== The data ==
- Opening Delimiter -

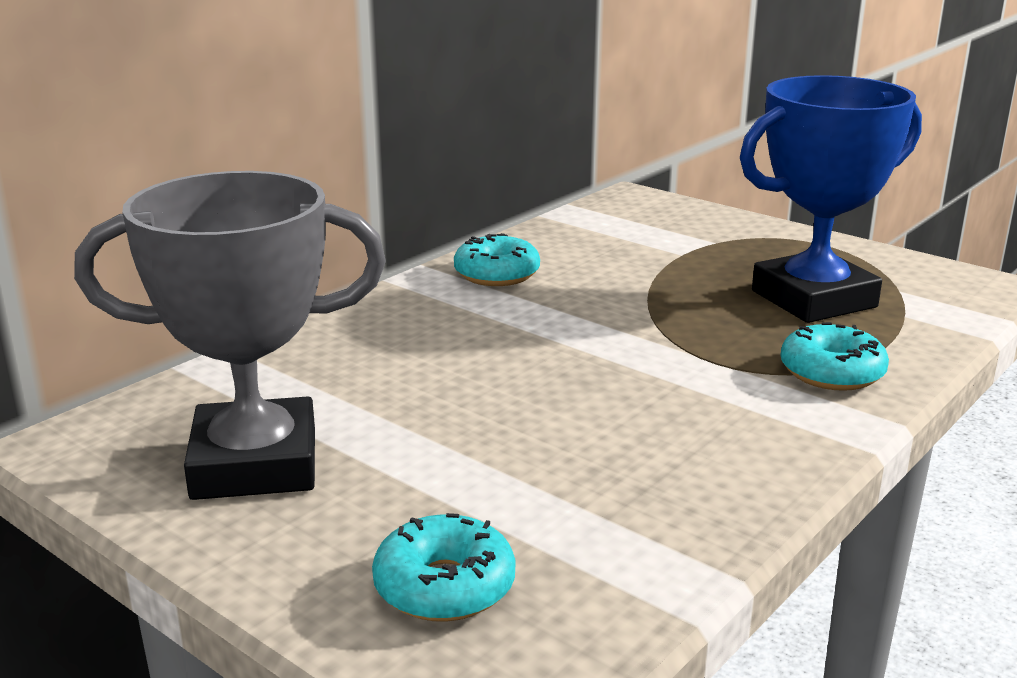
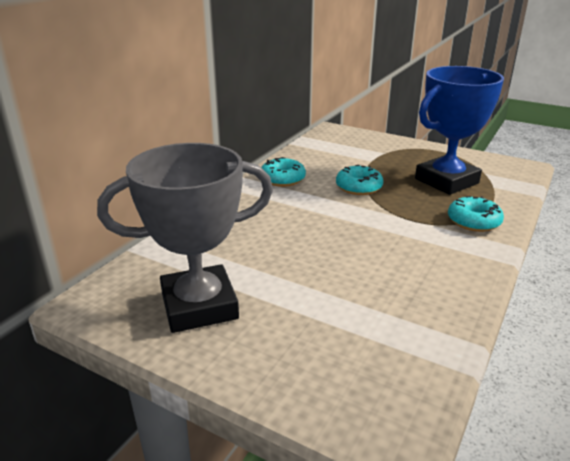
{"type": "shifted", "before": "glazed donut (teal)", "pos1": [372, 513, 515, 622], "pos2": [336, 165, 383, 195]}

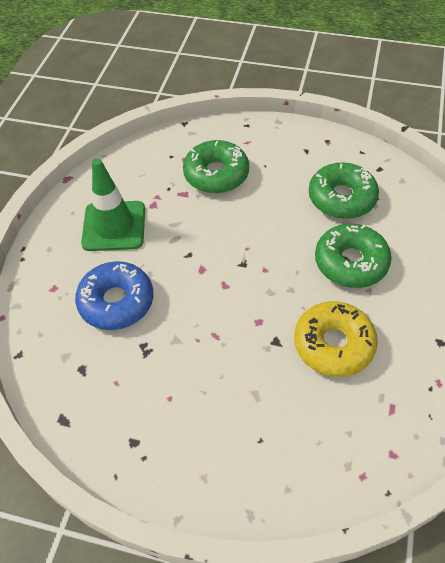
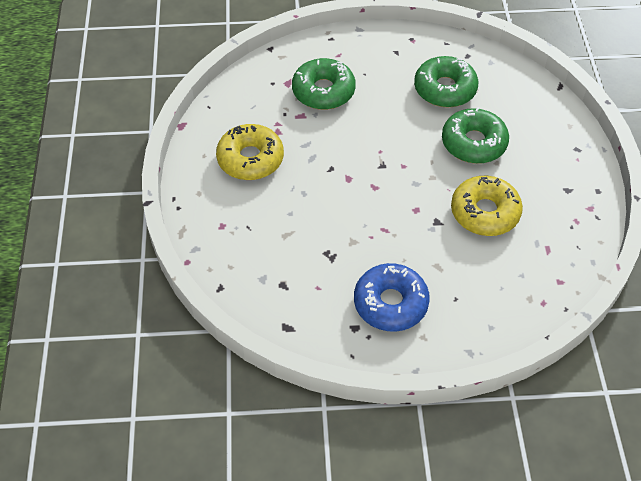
{"type": "shifted", "before": "glazed donut (royal blue)", "pos1": [75, 261, 153, 330], "pos2": [354, 263, 430, 332]}
{"type": "swapped", "before": "road cone (green)", "after": "glazed donut (yellow)", "pos1": [81, 159, 145, 251], "pos2": [216, 124, 284, 180]}

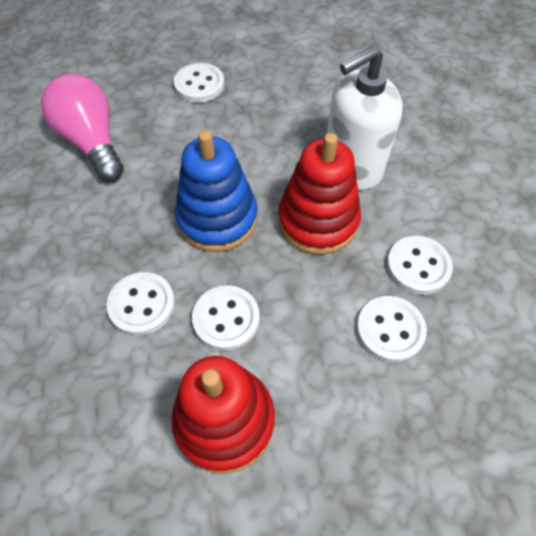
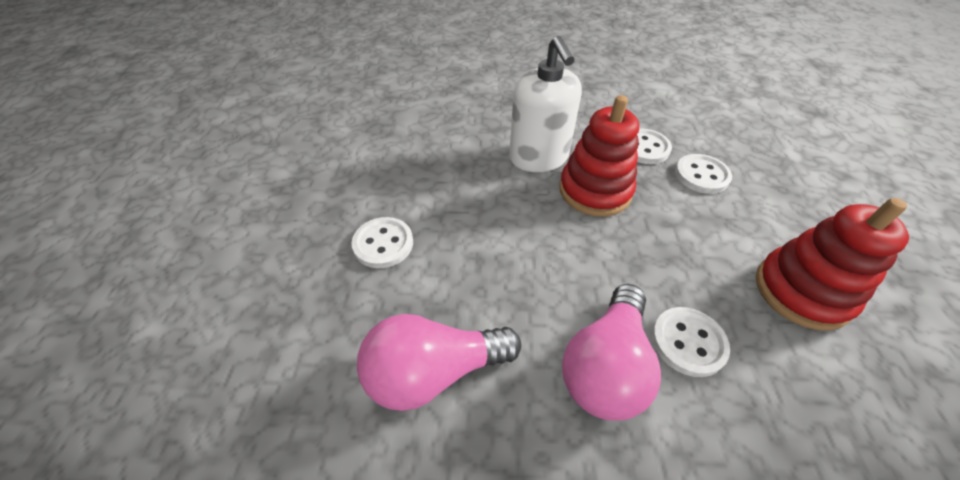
{"type": "gone", "before": "ring stacker (royal blue)", "pos1": [175, 130, 258, 252]}
{"type": "gone", "before": "shirt button (pure white)", "pos1": [192, 285, 260, 351]}
{"type": "new", "after": "bulb (rosy)", "pos2": [562, 284, 661, 420]}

- Closing Delimiter -

No pictures should appear in the copy, and each record above is to be returned exactly.

{"type": "shifted", "before": "glazed donut (teal)", "pos1": [372, 513, 515, 622], "pos2": [336, 165, 383, 195]}

{"type": "shifted", "before": "glazed donut (royal blue)", "pos1": [75, 261, 153, 330], "pos2": [354, 263, 430, 332]}
{"type": "swapped", "before": "road cone (green)", "after": "glazed donut (yellow)", "pos1": [81, 159, 145, 251], "pos2": [216, 124, 284, 180]}

{"type": "gone", "before": "ring stacker (royal blue)", "pos1": [175, 130, 258, 252]}
{"type": "gone", "before": "shirt button (pure white)", "pos1": [192, 285, 260, 351]}
{"type": "new", "after": "bulb (rosy)", "pos2": [562, 284, 661, 420]}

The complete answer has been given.